ACTIVITY: The expected output is exactly the lines below, starting at the line with "RGB pin R: 10 -> 6" and ending at the line with "DHT3 pin DATA: 5 -> A2", both included; no other line belongs in it.

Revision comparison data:
--- START ---

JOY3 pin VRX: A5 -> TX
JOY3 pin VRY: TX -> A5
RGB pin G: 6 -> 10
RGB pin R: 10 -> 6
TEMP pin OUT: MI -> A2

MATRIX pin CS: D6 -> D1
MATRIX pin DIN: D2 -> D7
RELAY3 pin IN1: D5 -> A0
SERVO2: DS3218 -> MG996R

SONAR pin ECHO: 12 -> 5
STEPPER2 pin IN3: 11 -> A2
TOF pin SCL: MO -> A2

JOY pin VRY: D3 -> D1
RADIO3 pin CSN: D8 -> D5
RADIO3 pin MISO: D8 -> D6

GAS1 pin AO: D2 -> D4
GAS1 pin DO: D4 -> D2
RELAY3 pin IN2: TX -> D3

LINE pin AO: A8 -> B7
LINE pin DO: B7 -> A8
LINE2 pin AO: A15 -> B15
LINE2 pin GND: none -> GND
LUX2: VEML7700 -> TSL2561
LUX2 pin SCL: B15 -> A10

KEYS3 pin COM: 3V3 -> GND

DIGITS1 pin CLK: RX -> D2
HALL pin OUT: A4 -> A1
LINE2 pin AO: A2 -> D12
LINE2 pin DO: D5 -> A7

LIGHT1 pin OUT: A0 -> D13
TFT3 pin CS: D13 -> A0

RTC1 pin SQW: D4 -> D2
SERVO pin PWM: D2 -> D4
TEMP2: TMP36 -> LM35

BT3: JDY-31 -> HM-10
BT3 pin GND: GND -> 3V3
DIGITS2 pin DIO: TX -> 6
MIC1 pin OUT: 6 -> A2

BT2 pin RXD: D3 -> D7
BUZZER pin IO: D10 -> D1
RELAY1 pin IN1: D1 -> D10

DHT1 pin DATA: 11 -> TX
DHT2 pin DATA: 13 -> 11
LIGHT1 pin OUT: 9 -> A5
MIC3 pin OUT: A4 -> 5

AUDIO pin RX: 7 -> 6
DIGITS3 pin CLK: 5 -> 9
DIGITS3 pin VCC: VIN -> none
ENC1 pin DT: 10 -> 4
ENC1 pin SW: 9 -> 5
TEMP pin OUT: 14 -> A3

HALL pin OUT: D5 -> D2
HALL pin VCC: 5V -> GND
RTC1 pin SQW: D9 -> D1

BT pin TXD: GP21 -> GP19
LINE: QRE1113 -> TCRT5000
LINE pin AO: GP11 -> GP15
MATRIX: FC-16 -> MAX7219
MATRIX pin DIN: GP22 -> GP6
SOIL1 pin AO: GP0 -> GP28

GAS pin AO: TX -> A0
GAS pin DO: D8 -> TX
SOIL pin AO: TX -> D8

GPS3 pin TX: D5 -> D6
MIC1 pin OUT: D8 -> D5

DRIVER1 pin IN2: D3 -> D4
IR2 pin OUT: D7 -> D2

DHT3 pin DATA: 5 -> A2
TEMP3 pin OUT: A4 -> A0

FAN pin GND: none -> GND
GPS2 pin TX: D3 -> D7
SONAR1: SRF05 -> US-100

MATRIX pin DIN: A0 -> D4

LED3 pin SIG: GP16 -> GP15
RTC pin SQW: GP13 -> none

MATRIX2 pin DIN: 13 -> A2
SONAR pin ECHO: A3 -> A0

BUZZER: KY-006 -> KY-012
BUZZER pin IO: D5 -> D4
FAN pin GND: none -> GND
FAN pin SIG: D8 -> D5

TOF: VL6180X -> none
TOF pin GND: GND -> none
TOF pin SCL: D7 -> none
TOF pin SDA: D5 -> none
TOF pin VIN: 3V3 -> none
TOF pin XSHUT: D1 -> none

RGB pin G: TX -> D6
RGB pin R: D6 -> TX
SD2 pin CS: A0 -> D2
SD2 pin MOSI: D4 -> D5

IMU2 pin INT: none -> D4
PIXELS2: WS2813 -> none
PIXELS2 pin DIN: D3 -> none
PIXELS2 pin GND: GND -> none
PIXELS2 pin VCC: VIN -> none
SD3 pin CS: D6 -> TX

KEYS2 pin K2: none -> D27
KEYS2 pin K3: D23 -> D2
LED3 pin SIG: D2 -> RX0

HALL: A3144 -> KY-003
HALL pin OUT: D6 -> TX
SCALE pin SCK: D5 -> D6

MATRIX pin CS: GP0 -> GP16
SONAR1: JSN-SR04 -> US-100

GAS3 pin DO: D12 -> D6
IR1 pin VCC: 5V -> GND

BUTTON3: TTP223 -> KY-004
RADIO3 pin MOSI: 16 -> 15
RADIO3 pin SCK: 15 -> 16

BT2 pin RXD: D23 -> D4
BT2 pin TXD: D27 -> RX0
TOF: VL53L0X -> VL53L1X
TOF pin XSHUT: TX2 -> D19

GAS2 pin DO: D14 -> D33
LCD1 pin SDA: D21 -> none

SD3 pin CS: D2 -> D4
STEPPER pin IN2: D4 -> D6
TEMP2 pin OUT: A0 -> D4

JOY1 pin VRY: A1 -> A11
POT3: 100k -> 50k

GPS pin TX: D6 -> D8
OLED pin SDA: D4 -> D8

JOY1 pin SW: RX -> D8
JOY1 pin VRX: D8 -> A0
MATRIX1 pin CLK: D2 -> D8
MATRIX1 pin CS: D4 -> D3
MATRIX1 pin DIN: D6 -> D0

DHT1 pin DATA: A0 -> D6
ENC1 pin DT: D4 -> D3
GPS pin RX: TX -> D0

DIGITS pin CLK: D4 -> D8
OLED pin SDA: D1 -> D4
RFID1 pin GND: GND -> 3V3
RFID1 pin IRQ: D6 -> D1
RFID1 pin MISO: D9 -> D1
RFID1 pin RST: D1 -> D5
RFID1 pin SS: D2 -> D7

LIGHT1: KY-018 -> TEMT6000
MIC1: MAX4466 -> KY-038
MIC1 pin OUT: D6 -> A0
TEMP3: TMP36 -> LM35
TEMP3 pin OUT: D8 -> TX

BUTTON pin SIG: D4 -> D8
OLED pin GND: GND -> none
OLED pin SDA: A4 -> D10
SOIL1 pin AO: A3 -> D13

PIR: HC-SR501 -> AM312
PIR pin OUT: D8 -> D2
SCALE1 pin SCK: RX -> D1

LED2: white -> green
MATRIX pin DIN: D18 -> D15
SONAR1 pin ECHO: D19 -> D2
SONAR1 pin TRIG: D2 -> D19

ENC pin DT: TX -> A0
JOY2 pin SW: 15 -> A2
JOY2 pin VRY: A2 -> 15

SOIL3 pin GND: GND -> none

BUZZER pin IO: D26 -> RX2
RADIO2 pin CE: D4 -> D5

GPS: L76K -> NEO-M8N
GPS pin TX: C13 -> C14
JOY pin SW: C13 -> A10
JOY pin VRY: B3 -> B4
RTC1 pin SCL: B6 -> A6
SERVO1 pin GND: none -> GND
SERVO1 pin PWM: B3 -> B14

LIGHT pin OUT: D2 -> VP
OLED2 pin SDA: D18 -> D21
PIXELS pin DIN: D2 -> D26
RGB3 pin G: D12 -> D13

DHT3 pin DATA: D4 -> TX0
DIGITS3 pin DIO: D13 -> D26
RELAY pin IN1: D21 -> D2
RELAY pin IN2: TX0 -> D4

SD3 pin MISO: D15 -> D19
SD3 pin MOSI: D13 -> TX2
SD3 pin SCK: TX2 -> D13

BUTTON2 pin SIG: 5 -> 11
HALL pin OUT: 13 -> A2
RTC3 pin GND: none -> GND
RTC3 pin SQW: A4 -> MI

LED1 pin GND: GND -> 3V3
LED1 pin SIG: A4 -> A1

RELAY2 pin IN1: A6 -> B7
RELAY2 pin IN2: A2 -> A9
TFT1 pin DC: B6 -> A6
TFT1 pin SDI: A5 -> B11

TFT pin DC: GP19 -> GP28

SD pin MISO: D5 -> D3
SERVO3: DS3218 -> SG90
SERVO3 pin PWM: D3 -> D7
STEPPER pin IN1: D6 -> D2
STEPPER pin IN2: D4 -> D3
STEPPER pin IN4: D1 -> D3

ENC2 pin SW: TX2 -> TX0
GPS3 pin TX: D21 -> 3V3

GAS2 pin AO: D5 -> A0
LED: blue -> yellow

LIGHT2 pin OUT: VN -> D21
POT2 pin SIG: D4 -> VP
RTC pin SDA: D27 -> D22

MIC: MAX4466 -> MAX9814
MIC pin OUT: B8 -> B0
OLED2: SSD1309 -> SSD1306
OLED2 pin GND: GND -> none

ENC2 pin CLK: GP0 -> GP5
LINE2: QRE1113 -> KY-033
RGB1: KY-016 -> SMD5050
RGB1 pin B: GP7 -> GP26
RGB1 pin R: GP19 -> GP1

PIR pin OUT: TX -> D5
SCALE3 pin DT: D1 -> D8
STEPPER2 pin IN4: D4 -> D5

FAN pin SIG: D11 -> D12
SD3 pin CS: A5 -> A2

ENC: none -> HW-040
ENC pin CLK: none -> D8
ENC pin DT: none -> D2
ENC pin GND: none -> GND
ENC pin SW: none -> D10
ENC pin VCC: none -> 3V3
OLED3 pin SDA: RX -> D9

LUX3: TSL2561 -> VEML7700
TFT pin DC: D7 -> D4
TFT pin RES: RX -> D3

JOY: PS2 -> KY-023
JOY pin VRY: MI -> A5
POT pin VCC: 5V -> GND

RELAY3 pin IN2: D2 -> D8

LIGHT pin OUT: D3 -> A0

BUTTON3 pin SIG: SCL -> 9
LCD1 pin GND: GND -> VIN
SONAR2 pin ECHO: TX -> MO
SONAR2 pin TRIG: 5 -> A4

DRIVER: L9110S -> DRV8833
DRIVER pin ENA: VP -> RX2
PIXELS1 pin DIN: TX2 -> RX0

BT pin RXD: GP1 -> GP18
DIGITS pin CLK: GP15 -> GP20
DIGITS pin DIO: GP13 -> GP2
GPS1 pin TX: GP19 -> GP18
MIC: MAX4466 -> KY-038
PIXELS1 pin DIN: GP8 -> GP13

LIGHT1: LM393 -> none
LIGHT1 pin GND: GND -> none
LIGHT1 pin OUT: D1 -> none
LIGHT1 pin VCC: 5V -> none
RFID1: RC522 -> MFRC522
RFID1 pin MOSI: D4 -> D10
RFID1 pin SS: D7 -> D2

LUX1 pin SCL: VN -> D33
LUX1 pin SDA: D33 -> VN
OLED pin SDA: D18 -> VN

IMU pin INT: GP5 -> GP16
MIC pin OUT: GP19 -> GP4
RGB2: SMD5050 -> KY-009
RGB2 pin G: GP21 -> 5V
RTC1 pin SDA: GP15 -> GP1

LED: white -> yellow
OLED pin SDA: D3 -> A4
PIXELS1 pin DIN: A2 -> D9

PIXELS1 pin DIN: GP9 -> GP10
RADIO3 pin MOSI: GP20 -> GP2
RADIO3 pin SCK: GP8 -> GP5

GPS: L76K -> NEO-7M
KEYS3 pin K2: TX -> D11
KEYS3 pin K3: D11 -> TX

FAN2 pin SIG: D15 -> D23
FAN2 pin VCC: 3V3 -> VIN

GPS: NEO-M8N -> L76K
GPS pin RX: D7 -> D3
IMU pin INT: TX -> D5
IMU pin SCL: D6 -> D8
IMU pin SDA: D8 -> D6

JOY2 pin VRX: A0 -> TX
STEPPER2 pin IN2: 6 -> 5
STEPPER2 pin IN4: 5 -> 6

--- END ---

EXERCISE RESULT:
RGB pin R: 10 -> 6
TEMP pin OUT: MI -> A2

MATRIX pin CS: D6 -> D1
MATRIX pin DIN: D2 -> D7
RELAY3 pin IN1: D5 -> A0
SERVO2: DS3218 -> MG996R

SONAR pin ECHO: 12 -> 5
STEPPER2 pin IN3: 11 -> A2
TOF pin SCL: MO -> A2

JOY pin VRY: D3 -> D1
RADIO3 pin CSN: D8 -> D5
RADIO3 pin MISO: D8 -> D6

GAS1 pin AO: D2 -> D4
GAS1 pin DO: D4 -> D2
RELAY3 pin IN2: TX -> D3

LINE pin AO: A8 -> B7
LINE pin DO: B7 -> A8
LINE2 pin AO: A15 -> B15
LINE2 pin GND: none -> GND
LUX2: VEML7700 -> TSL2561
LUX2 pin SCL: B15 -> A10

KEYS3 pin COM: 3V3 -> GND

DIGITS1 pin CLK: RX -> D2
HALL pin OUT: A4 -> A1
LINE2 pin AO: A2 -> D12
LINE2 pin DO: D5 -> A7

LIGHT1 pin OUT: A0 -> D13
TFT3 pin CS: D13 -> A0

RTC1 pin SQW: D4 -> D2
SERVO pin PWM: D2 -> D4
TEMP2: TMP36 -> LM35

BT3: JDY-31 -> HM-10
BT3 pin GND: GND -> 3V3
DIGITS2 pin DIO: TX -> 6
MIC1 pin OUT: 6 -> A2

BT2 pin RXD: D3 -> D7
BUZZER pin IO: D10 -> D1
RELAY1 pin IN1: D1 -> D10

DHT1 pin DATA: 11 -> TX
DHT2 pin DATA: 13 -> 11
LIGHT1 pin OUT: 9 -> A5
MIC3 pin OUT: A4 -> 5

AUDIO pin RX: 7 -> 6
DIGITS3 pin CLK: 5 -> 9
DIGITS3 pin VCC: VIN -> none
ENC1 pin DT: 10 -> 4
ENC1 pin SW: 9 -> 5
TEMP pin OUT: 14 -> A3

HALL pin OUT: D5 -> D2
HALL pin VCC: 5V -> GND
RTC1 pin SQW: D9 -> D1

BT pin TXD: GP21 -> GP19
LINE: QRE1113 -> TCRT5000
LINE pin AO: GP11 -> GP15
MATRIX: FC-16 -> MAX7219
MATRIX pin DIN: GP22 -> GP6
SOIL1 pin AO: GP0 -> GP28

GAS pin AO: TX -> A0
GAS pin DO: D8 -> TX
SOIL pin AO: TX -> D8

GPS3 pin TX: D5 -> D6
MIC1 pin OUT: D8 -> D5

DRIVER1 pin IN2: D3 -> D4
IR2 pin OUT: D7 -> D2

DHT3 pin DATA: 5 -> A2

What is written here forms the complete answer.